• **Assigned task**
Every entry below should be repeated exactly; the pictures should not.
▽
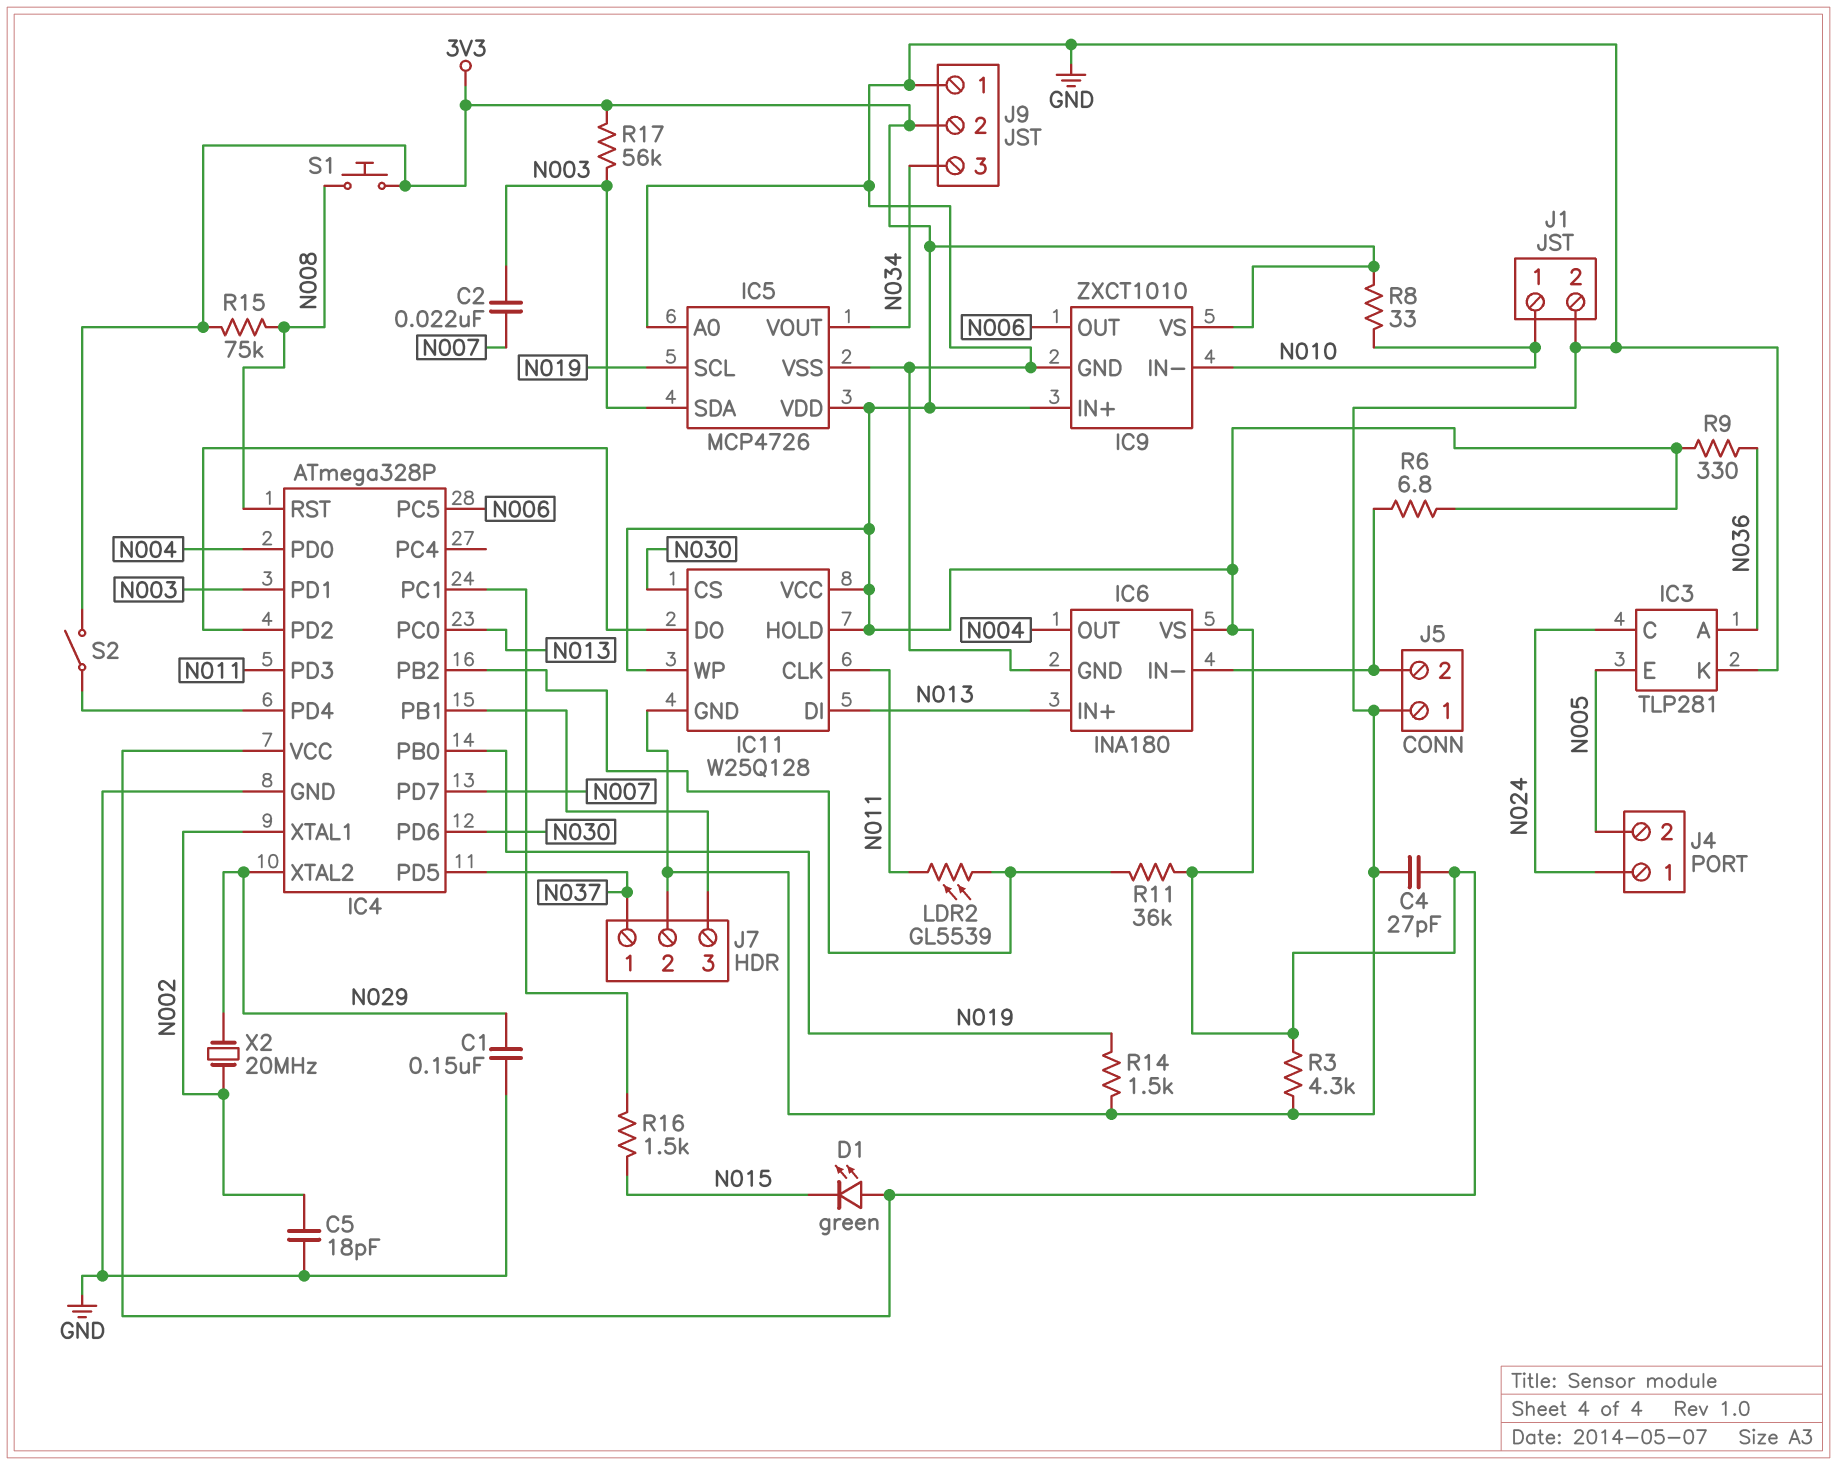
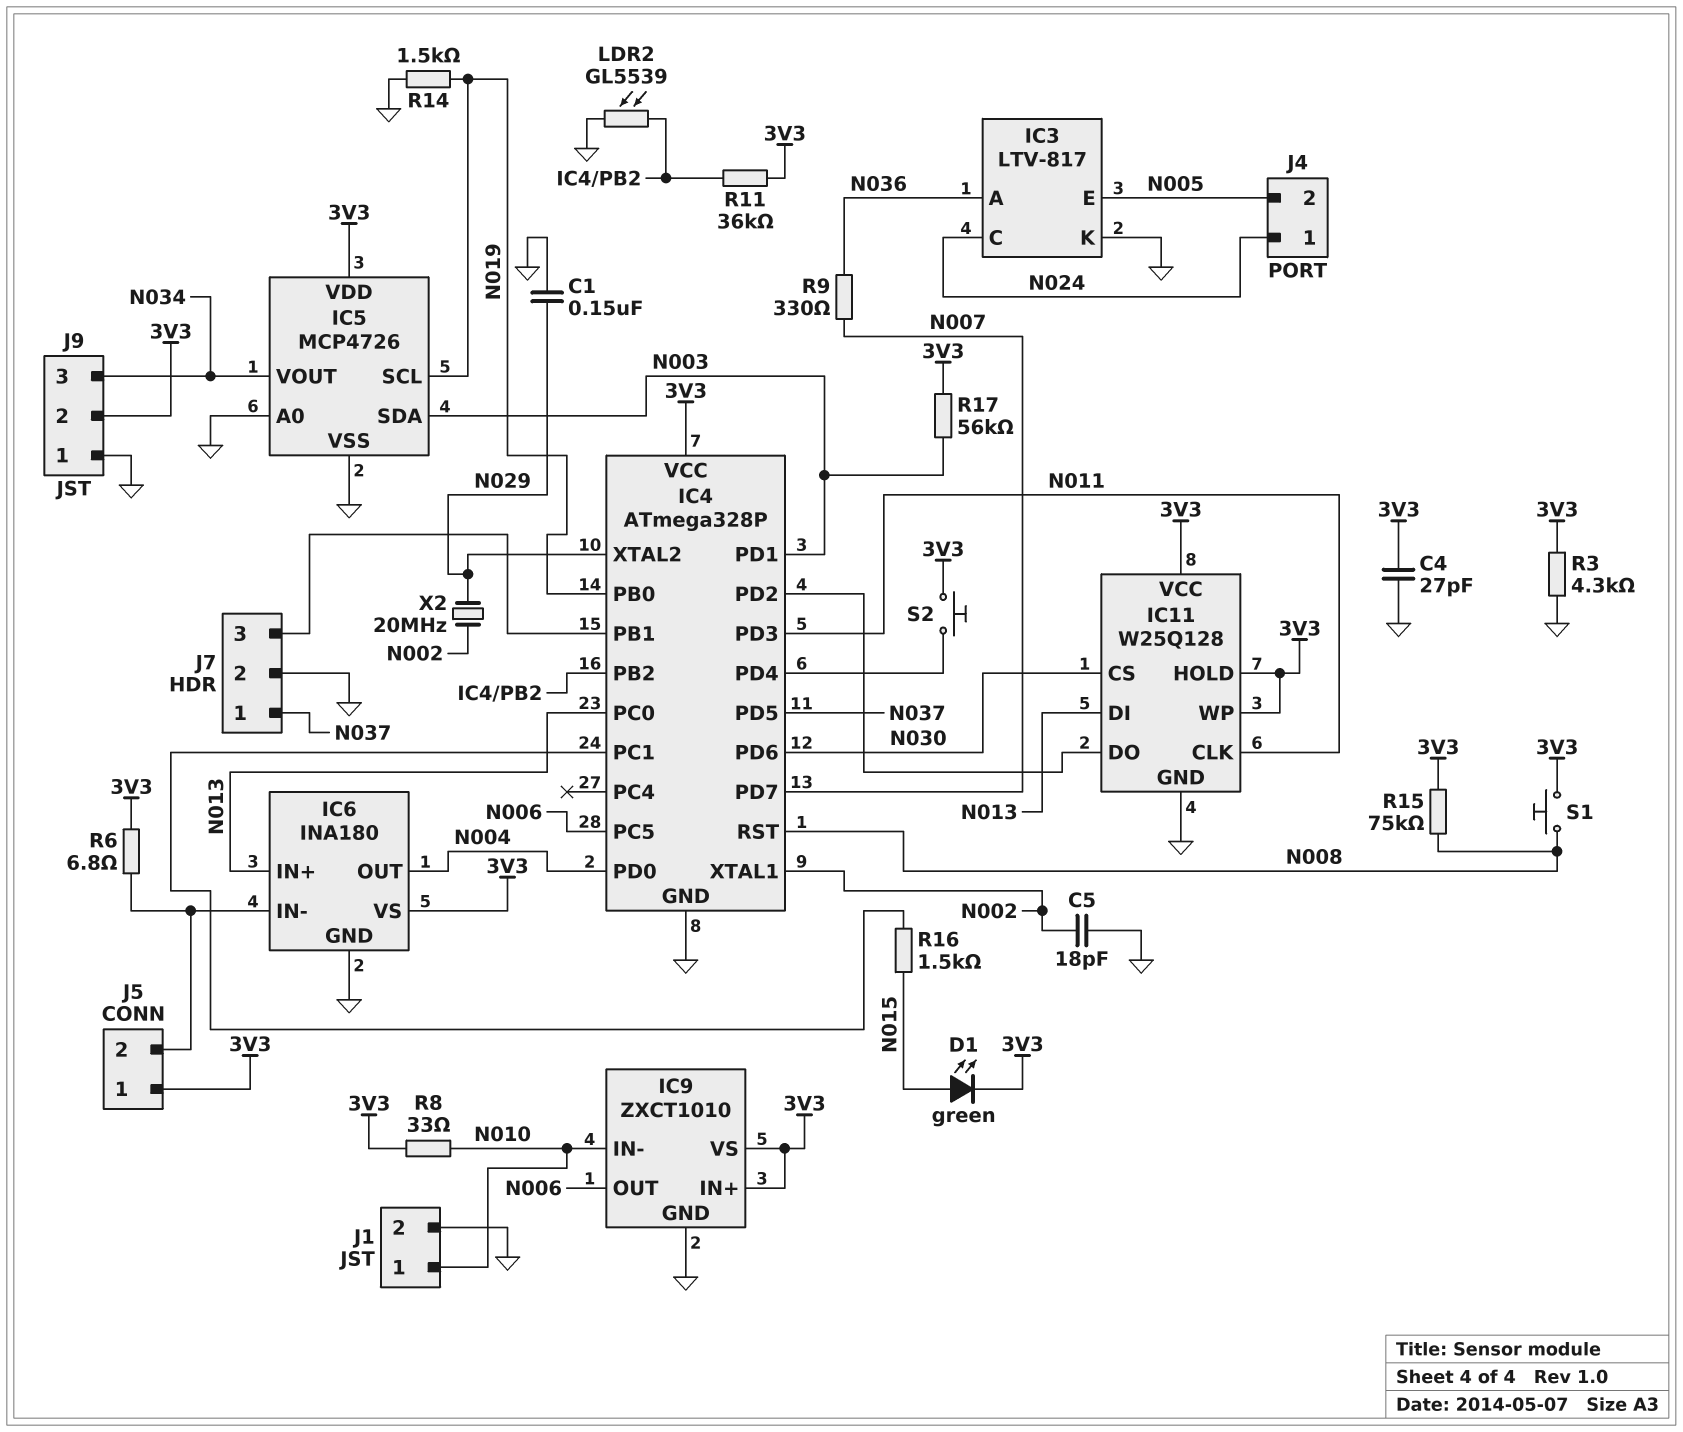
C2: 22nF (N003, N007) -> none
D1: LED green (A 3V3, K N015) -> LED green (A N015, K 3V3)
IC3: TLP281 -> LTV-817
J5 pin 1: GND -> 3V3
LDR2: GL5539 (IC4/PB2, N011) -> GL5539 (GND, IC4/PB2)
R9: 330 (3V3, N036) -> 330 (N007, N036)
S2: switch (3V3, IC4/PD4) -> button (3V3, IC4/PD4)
△
• **Output of the exercise**
C2: 22nF (N003, N007) -> none
D1: LED green (A 3V3, K N015) -> LED green (A N015, K 3V3)
IC3: TLP281 -> LTV-817
J5 pin 1: GND -> 3V3
LDR2: GL5539 (IC4/PB2, N011) -> GL5539 (GND, IC4/PB2)
R9: 330 (3V3, N036) -> 330 (N007, N036)
S2: switch (3V3, IC4/PD4) -> button (3V3, IC4/PD4)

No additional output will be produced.